== JOB ==
Print the lines in the listing below starting at the line with "armchair: (376, 55)" and ending at the line with "chair: (168, 148) -> (81, 102), turned -94", both included. Reproduce them exactly and omit every picture.

== AVAILABLE DATA ==
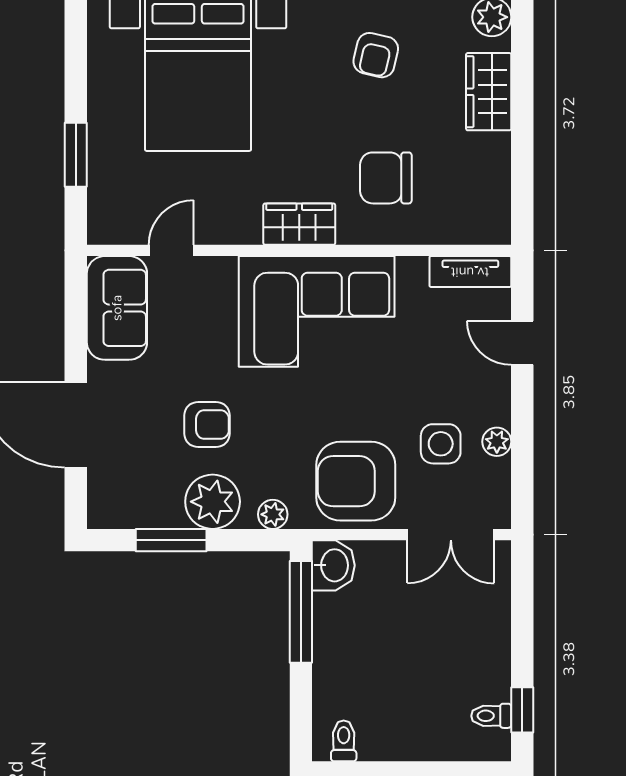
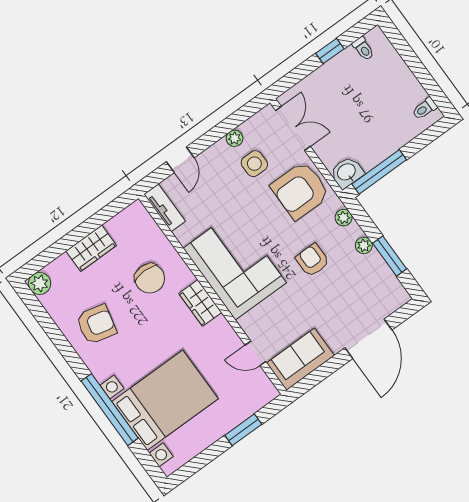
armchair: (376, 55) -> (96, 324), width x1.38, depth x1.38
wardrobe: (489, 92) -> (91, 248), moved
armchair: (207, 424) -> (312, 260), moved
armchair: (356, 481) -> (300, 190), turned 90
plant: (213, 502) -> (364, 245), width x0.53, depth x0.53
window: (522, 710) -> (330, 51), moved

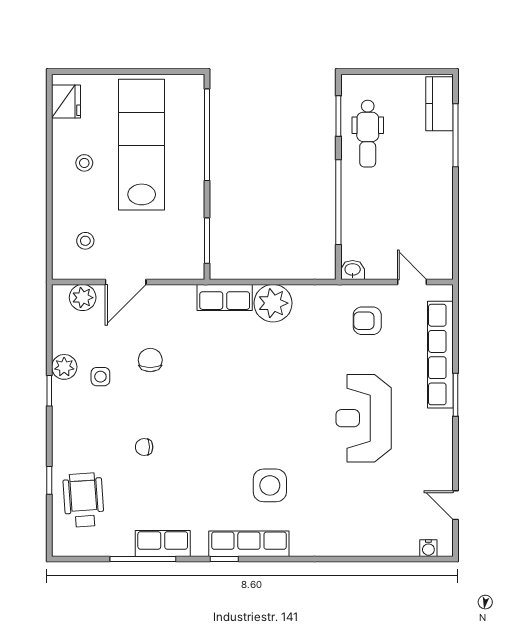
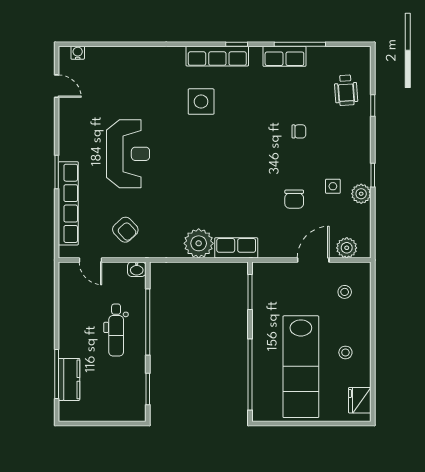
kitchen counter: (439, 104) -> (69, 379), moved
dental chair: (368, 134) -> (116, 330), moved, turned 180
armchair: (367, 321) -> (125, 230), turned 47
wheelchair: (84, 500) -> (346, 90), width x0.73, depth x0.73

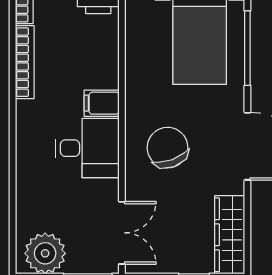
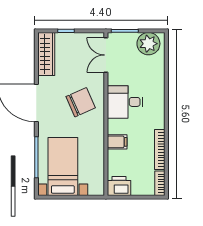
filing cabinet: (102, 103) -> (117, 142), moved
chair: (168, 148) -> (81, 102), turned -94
==
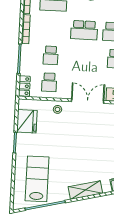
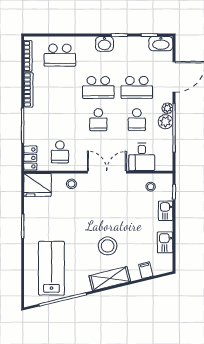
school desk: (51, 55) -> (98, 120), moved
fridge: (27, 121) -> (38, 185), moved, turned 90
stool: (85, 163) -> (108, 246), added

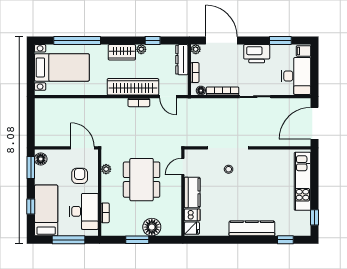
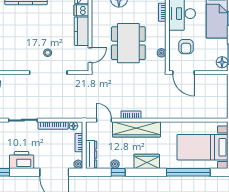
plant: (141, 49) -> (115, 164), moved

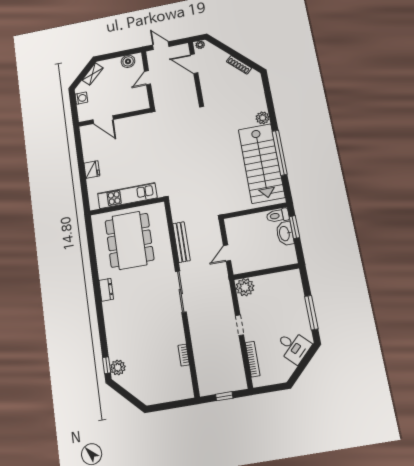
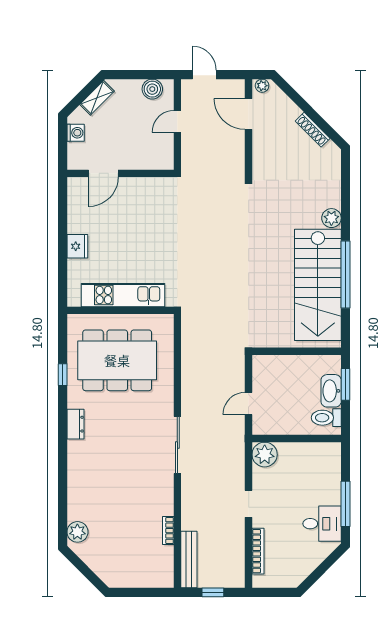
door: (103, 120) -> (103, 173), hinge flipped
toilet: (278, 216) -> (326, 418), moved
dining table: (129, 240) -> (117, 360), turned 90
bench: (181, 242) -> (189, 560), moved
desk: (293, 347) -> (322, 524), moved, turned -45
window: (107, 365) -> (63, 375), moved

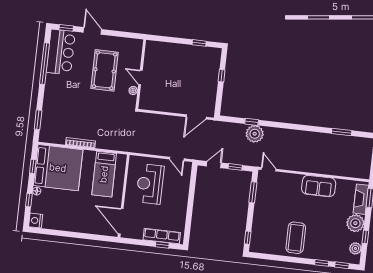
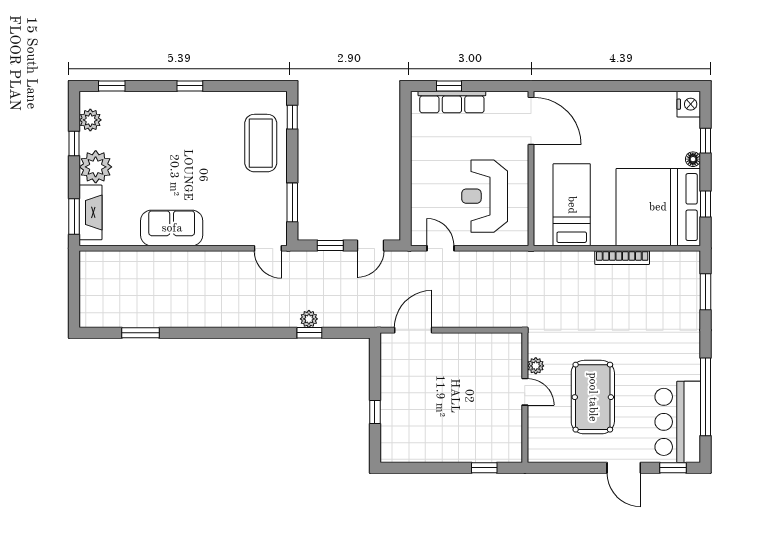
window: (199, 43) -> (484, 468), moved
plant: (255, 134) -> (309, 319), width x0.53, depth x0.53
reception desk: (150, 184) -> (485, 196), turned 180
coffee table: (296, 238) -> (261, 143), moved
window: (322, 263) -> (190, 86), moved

== THE COMPLETED TASK ==
armchair: (376, 55) -> (96, 324), width x1.38, depth x1.38
wardrobe: (489, 92) -> (91, 248), moved
armchair: (207, 424) -> (312, 260), moved
armchair: (356, 481) -> (300, 190), turned 90
plant: (213, 502) -> (364, 245), width x0.53, depth x0.53
window: (522, 710) -> (330, 51), moved

kitchen counter: (439, 104) -> (69, 379), moved
dental chair: (368, 134) -> (116, 330), moved, turned 180
armchair: (367, 321) -> (125, 230), turned 47
wheelchair: (84, 500) -> (346, 90), width x0.73, depth x0.73

filing cabinet: (102, 103) -> (117, 142), moved
chair: (168, 148) -> (81, 102), turned -94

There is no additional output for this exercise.